REQUIRED WORK
Range to reproduce from the entries below: the line with "added: yellow kinefepun", the line with "moved: yellow navosun <130,663> to <247,550>", and every line in between. Give them exactly and give nothing else.

** Opening STUDY MATERIAL block **

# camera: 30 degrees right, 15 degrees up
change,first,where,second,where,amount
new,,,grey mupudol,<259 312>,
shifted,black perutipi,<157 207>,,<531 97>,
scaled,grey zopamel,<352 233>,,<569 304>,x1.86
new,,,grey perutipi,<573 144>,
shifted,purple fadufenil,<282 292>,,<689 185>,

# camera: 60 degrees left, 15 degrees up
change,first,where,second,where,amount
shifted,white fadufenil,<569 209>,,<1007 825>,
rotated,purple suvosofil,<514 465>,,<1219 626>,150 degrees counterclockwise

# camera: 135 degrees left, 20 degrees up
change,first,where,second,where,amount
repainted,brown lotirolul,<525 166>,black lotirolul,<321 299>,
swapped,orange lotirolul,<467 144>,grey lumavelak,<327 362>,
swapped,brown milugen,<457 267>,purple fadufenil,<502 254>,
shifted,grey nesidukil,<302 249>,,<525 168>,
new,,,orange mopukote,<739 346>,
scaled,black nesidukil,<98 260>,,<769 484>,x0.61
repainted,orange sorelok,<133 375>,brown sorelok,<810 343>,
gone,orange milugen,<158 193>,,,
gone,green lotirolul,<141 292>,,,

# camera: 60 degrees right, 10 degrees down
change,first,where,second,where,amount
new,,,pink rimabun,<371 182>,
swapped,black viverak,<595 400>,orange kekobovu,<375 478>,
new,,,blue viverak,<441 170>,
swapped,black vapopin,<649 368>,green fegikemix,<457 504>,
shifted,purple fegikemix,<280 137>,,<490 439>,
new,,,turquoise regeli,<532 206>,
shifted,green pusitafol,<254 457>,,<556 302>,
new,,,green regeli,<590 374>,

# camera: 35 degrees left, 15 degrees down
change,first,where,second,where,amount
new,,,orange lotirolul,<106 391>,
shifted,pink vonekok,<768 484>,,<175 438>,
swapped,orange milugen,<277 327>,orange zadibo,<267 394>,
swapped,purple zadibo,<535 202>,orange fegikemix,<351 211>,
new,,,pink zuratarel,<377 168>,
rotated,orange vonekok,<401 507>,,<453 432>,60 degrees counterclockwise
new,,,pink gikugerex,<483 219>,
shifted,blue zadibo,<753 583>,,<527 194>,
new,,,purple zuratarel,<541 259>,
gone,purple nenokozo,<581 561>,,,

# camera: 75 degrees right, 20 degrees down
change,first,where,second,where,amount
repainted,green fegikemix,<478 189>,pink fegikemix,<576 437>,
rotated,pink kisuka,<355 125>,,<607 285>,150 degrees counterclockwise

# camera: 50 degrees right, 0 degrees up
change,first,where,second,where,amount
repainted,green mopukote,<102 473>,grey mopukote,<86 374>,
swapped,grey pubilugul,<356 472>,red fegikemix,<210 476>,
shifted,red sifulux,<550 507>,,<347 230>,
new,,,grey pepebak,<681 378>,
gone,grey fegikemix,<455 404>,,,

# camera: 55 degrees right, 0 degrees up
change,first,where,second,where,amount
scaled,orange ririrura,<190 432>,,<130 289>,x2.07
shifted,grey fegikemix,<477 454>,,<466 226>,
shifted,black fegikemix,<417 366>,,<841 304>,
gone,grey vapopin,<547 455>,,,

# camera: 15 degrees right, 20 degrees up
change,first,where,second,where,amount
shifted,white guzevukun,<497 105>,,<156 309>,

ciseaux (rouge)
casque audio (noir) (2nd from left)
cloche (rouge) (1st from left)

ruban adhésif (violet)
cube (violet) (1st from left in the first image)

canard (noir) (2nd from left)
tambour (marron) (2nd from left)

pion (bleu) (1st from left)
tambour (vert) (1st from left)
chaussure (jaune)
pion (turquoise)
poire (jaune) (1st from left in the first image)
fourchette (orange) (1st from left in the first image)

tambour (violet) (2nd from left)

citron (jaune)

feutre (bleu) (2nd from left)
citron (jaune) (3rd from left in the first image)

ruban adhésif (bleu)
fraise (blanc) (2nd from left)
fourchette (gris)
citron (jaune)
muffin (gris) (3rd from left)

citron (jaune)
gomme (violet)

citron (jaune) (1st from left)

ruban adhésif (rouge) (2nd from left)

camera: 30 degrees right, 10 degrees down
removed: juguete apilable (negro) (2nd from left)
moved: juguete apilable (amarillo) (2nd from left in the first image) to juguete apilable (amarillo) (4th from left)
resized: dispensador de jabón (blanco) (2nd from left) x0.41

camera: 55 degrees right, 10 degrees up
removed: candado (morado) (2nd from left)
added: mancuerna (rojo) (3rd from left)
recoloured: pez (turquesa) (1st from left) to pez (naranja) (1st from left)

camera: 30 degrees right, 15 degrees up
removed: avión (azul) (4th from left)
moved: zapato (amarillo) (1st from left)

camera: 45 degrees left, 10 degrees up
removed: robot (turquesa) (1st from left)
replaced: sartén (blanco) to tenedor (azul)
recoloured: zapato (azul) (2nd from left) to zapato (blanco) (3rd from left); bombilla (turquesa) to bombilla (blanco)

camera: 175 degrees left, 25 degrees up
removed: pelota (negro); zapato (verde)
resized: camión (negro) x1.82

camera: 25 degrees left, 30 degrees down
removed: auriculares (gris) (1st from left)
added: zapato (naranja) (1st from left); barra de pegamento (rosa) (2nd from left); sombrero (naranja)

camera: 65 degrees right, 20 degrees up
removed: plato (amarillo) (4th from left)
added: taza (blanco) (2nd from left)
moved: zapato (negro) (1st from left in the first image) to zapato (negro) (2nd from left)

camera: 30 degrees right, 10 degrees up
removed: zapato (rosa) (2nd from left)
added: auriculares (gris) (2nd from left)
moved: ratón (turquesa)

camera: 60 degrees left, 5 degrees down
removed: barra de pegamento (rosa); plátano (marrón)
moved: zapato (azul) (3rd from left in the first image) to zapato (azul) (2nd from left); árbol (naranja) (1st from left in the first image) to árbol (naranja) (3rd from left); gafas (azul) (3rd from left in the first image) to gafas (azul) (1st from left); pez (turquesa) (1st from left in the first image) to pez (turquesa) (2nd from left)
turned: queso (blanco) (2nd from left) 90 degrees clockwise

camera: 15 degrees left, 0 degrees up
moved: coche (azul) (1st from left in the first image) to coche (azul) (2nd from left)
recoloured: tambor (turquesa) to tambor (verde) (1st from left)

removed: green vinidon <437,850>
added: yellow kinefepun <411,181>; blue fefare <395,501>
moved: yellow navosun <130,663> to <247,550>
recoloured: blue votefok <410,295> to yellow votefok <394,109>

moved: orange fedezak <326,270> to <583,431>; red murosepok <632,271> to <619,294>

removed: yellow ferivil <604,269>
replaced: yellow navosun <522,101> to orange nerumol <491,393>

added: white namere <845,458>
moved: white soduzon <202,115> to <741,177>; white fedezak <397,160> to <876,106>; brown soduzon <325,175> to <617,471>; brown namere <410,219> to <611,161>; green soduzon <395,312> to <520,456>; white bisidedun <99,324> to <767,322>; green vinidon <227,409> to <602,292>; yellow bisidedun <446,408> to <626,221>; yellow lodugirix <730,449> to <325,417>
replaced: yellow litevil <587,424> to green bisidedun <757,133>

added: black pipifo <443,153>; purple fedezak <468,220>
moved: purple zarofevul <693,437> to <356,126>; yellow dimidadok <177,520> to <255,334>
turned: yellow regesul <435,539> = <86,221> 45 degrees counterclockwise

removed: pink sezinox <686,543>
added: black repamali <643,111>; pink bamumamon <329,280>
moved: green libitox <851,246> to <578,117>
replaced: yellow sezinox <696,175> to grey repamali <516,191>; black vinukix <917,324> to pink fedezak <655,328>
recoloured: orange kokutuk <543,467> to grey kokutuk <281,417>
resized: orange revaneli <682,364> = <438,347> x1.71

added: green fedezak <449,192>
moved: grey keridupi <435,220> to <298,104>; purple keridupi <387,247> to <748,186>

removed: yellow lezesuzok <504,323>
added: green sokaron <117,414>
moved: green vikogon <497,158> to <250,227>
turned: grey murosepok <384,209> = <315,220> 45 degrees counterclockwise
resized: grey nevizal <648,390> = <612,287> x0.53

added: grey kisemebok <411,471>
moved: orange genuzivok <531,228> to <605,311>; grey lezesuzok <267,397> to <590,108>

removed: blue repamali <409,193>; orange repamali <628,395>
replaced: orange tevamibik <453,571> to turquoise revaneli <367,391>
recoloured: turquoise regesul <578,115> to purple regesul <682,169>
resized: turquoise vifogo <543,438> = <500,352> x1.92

** Closing STUDY MATERIAL block **

ANSWER FOR THE TASK
added: yellow kinefepun <411,181>; blue fefare <395,501>
moved: yellow navosun <130,663> to <247,550>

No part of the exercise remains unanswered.